DATA FOR THE TASK:
"""
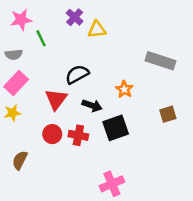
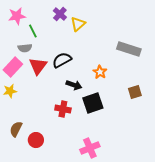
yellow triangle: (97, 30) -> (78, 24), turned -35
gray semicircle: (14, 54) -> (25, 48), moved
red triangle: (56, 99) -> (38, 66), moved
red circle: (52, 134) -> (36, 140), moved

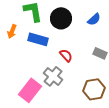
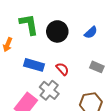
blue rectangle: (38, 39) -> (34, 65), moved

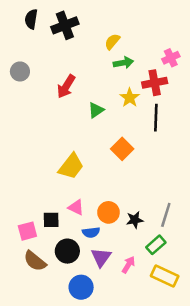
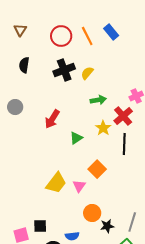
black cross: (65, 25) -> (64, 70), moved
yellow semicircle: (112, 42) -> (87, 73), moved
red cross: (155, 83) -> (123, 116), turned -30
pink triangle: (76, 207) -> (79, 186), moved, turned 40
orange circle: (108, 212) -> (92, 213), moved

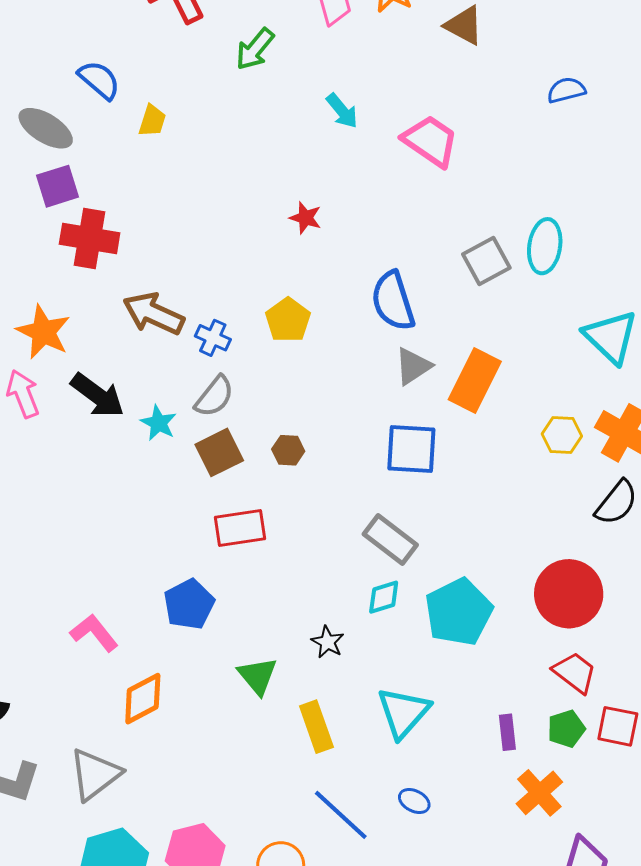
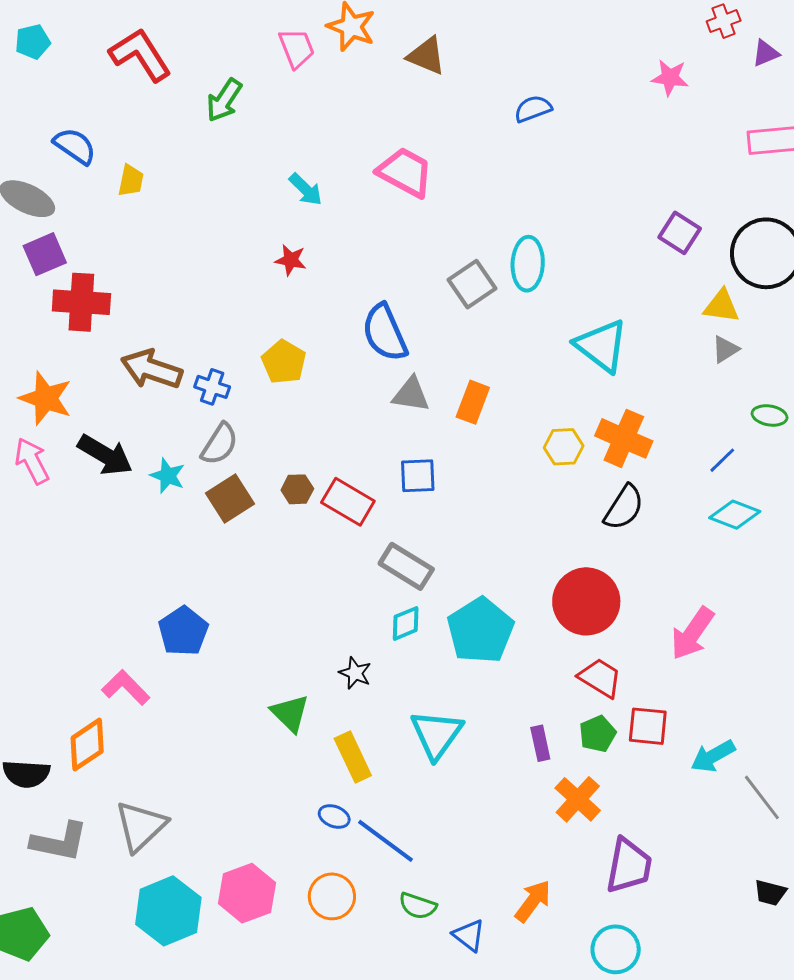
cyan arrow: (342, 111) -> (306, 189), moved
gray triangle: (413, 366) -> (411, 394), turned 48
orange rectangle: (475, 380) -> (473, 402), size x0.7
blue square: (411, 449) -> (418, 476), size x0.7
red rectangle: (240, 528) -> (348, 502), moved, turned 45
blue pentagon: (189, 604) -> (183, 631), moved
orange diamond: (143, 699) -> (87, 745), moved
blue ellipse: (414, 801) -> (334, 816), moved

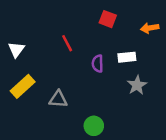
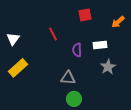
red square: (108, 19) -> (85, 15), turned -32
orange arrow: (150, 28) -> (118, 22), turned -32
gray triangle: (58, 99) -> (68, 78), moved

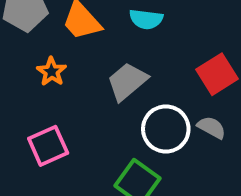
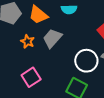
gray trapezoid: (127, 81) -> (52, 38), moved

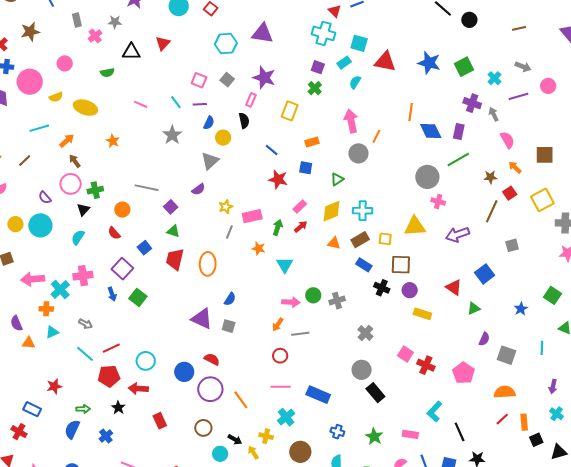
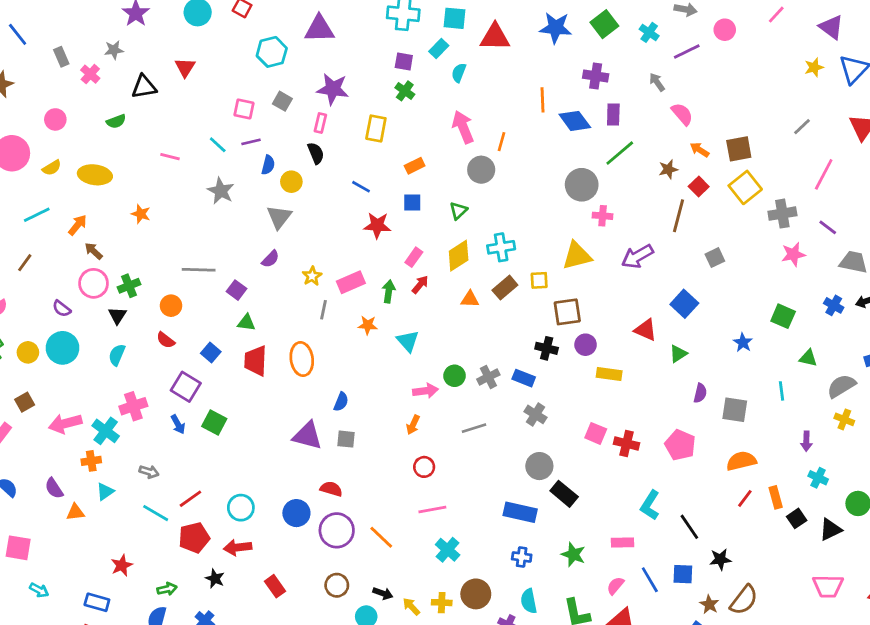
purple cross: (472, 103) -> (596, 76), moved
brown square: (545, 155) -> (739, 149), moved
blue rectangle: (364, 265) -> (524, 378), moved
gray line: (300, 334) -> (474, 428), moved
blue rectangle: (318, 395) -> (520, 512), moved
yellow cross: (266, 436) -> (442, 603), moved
"""
Reproduce each line above precisely, with no pictures.

ANSWER SECTION:
yellow triangle: (97, 30) -> (78, 24), turned -35
gray semicircle: (14, 54) -> (25, 48), moved
red triangle: (56, 99) -> (38, 66), moved
red circle: (52, 134) -> (36, 140), moved

blue rectangle: (38, 39) -> (34, 65), moved

black cross: (65, 25) -> (64, 70), moved
yellow semicircle: (112, 42) -> (87, 73), moved
red cross: (155, 83) -> (123, 116), turned -30
pink triangle: (76, 207) -> (79, 186), moved, turned 40
orange circle: (108, 212) -> (92, 213), moved

cyan arrow: (342, 111) -> (306, 189), moved
gray triangle: (413, 366) -> (411, 394), turned 48
orange rectangle: (475, 380) -> (473, 402), size x0.7
blue square: (411, 449) -> (418, 476), size x0.7
red rectangle: (240, 528) -> (348, 502), moved, turned 45
blue pentagon: (189, 604) -> (183, 631), moved
orange diamond: (143, 699) -> (87, 745), moved
blue ellipse: (414, 801) -> (334, 816), moved

red square: (108, 19) -> (85, 15), turned -32
orange arrow: (150, 28) -> (118, 22), turned -32
gray triangle: (58, 99) -> (68, 78), moved

gray trapezoid: (127, 81) -> (52, 38), moved

purple cross: (472, 103) -> (596, 76), moved
brown square: (545, 155) -> (739, 149), moved
blue rectangle: (364, 265) -> (524, 378), moved
gray line: (300, 334) -> (474, 428), moved
blue rectangle: (318, 395) -> (520, 512), moved
yellow cross: (266, 436) -> (442, 603), moved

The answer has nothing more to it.